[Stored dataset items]
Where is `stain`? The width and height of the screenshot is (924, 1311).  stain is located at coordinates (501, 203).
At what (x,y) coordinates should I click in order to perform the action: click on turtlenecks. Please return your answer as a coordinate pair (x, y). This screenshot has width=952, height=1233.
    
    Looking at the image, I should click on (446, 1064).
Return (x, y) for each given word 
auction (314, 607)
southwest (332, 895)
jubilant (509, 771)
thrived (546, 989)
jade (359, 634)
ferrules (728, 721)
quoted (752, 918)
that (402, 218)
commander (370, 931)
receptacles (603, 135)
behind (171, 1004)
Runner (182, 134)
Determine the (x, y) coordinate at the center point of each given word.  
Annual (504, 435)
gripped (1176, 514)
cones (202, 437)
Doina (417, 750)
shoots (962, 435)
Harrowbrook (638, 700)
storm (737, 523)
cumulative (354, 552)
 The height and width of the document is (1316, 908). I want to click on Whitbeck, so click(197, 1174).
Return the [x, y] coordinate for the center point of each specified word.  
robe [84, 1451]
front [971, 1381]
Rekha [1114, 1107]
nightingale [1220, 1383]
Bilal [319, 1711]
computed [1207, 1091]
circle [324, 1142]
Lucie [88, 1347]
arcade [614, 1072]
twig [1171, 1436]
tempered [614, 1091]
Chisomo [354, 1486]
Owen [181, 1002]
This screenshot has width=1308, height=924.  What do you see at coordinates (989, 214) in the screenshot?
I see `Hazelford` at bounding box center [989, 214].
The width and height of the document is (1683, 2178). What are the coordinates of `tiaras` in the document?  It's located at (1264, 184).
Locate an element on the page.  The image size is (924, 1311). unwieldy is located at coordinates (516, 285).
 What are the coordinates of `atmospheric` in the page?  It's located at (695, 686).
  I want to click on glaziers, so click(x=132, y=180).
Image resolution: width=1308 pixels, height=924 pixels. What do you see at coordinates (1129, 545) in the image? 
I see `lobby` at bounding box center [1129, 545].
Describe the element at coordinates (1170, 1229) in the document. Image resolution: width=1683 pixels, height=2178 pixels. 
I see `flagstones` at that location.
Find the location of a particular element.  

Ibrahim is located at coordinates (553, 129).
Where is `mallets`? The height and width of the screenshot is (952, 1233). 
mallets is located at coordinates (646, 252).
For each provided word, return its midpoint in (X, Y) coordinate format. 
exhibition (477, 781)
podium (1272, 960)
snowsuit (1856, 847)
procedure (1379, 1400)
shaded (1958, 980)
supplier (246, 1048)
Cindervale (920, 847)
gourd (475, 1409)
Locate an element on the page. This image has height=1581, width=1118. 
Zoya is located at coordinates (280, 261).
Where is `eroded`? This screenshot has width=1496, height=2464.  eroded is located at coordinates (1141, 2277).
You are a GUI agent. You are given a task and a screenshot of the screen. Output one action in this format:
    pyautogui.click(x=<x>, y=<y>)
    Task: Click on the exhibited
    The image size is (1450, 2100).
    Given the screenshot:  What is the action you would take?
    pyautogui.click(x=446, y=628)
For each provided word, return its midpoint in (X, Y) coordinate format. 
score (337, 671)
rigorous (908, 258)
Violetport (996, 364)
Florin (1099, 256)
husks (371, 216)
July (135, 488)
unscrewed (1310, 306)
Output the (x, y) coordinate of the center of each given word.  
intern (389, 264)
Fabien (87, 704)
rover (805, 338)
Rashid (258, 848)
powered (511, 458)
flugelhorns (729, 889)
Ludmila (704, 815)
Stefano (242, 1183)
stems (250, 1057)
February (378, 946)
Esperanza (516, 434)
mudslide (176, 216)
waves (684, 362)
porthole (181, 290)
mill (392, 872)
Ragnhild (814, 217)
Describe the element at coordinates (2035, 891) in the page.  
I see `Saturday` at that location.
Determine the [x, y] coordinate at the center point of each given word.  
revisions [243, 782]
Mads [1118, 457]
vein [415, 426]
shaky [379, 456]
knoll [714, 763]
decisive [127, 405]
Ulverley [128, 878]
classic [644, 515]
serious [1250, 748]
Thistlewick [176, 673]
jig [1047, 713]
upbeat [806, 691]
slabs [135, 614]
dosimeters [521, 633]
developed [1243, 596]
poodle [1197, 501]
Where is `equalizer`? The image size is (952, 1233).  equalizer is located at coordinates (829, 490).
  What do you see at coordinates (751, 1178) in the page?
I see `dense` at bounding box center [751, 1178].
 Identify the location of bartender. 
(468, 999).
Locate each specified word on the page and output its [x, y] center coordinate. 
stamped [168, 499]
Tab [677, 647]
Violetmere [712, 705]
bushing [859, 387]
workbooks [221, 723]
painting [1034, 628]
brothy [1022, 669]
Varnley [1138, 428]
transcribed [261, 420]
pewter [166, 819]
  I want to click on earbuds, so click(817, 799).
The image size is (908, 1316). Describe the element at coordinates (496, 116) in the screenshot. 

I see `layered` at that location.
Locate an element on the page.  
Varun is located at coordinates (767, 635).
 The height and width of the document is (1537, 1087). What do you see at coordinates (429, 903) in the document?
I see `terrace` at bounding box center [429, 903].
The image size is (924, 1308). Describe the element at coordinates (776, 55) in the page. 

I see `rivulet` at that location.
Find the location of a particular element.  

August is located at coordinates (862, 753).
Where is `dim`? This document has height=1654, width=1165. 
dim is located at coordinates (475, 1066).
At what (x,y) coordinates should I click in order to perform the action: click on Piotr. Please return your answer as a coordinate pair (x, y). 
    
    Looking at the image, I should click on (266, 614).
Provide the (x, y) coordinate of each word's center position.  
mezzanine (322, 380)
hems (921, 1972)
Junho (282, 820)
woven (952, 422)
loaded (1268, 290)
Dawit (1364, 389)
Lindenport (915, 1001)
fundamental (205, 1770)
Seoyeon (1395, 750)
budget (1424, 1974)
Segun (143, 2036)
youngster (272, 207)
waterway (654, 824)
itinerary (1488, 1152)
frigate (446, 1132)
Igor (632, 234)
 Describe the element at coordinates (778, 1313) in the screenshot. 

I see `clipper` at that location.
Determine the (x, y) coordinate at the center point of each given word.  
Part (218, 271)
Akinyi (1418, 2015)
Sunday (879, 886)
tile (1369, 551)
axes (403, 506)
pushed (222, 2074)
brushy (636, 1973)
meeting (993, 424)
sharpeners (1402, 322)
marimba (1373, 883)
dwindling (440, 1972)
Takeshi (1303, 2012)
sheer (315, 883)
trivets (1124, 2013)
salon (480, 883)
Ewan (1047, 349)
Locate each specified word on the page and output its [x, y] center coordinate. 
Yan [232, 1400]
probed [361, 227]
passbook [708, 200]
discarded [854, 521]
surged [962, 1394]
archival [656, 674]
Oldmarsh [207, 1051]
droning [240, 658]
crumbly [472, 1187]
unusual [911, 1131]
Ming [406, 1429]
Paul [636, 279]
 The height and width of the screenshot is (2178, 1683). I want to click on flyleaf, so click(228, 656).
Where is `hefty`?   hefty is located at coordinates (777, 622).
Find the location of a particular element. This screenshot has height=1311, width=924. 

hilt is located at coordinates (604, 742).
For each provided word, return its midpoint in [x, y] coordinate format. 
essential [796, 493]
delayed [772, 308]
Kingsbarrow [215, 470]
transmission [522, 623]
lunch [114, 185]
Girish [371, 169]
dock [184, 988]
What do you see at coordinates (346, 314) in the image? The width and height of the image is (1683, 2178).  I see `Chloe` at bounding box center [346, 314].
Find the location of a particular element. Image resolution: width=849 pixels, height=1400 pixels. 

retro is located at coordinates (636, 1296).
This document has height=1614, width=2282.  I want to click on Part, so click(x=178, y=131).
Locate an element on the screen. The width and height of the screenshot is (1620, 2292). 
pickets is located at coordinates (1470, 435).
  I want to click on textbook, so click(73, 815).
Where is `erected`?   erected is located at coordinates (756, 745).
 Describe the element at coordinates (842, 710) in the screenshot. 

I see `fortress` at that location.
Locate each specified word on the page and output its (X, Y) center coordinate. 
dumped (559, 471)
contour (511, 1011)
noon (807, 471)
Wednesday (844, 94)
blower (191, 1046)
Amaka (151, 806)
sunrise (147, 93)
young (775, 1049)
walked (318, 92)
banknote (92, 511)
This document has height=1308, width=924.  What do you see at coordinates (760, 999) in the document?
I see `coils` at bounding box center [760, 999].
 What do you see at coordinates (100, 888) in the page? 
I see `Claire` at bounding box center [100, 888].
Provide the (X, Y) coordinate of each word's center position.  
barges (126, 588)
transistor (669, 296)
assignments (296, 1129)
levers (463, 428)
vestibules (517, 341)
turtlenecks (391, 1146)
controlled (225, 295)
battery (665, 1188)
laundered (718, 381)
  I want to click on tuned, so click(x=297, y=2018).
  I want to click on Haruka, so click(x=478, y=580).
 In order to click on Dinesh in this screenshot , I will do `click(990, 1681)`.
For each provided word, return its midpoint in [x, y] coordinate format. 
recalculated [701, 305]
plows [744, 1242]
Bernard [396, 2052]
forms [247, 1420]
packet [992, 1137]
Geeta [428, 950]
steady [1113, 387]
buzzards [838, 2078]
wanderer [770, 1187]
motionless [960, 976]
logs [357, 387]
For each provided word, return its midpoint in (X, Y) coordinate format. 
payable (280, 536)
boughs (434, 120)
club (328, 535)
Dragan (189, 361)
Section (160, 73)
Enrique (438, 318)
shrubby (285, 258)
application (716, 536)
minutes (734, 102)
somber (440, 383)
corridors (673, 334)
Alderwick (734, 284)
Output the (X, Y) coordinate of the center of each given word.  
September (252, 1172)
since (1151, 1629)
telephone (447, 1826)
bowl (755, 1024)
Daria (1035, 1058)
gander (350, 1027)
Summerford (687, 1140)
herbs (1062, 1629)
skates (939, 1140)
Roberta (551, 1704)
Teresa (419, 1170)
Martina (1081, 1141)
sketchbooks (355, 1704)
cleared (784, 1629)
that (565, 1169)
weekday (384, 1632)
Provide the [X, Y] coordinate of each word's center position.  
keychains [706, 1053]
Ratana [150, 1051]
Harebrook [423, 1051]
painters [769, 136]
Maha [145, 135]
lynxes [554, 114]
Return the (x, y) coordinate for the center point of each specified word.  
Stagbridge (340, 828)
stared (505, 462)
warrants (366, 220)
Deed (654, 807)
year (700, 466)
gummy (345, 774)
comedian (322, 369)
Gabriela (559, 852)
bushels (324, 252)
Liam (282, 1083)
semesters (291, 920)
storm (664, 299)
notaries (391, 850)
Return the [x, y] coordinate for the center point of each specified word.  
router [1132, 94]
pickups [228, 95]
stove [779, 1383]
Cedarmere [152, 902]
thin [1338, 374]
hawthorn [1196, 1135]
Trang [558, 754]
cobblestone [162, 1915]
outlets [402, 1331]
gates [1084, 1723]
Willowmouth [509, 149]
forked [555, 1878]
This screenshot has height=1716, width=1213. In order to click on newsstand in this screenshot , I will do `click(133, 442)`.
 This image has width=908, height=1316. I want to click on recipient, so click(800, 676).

### Stated problem
Output the records from the line containing "year (700, 466)" through the final line of the records, inclusive, as a JSON list of strings with one string per line and blank lines omitted.

### Reply
[
  "year (700, 466)",
  "gummy (345, 774)",
  "comedian (322, 369)",
  "Gabriela (559, 852)",
  "bushels (324, 252)",
  "Liam (282, 1083)",
  "semesters (291, 920)",
  "storm (664, 299)",
  "notaries (391, 850)",
  "Return the [x, y] coordinate for the center point of each specified word.  ",
  "router [1132, 94]",
  "pickups [228, 95]",
  "stove [779, 1383]",
  "Cedarmere [152, 902]",
  "thin [1338, 374]",
  "hawthorn [1196, 1135]",
  "Trang [558, 754]",
  "cobblestone [162, 1915]",
  "outlets [402, 1331]",
  "gates [1084, 1723]",
  "Willowmouth [509, 149]",
  "forked [555, 1878]",
  "This screenshot has height=1716, width=1213. In order to click on newsstand in this screenshot , I will do `click(133, 442)`.",
  " This image has width=908, height=1316. I want to click on recipient, so click(800, 676)."
]